** Provided data follows **

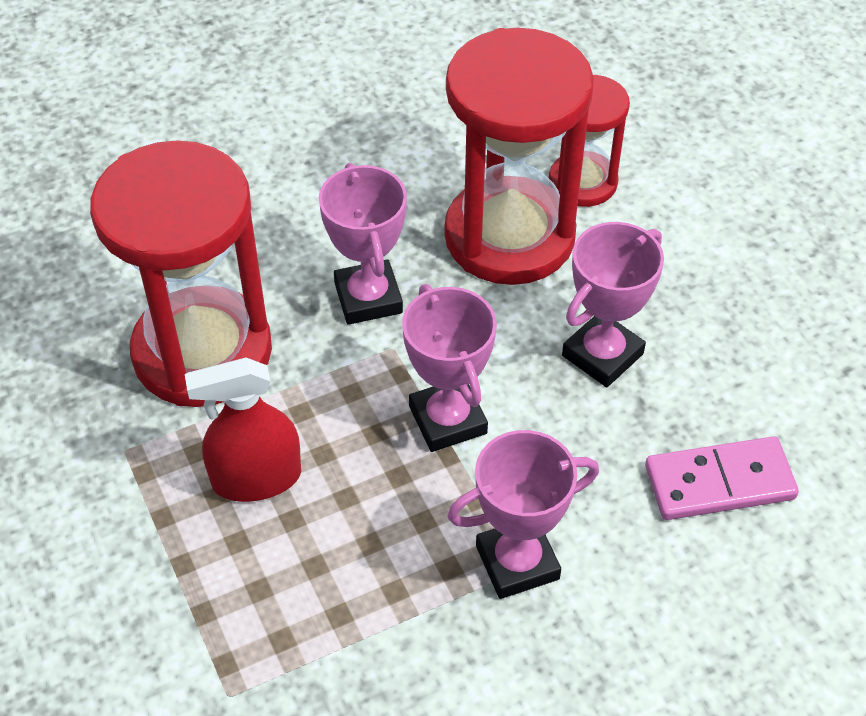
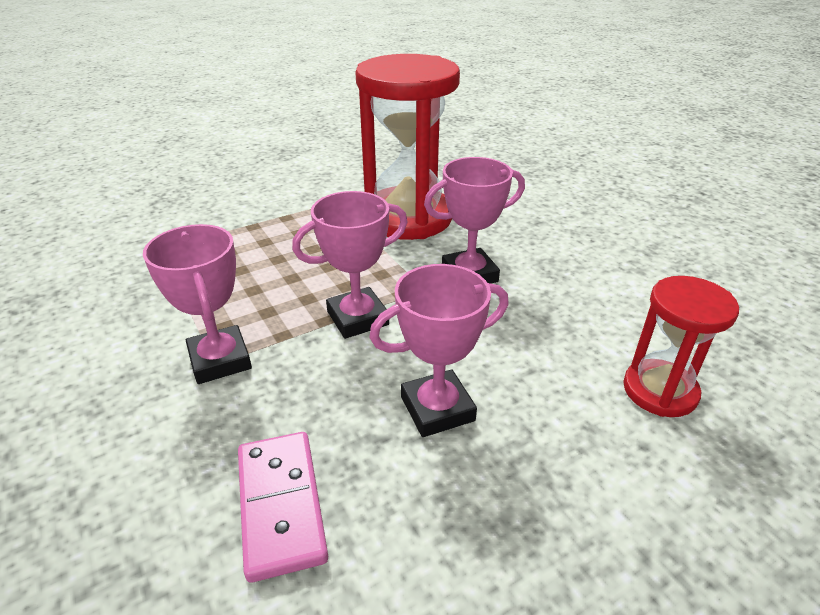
camera: 85 degrees right, 15 degrees down
(256, 478) = (310, 244): red spray bottle -> none
(509, 236) = (563, 343): red hourglass -> none
(602, 355) = (437, 409): pink trophy -> pink trophy turned 60 degrees counterclockwise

** End of Provided data **

• **Task instructions**: Lines above that contain the string "degrees" make up the answer.

• **Exercise result**:
camera: 85 degrees right, 15 degrees down
(602, 355) = (437, 409): pink trophy -> pink trophy turned 60 degrees counterclockwise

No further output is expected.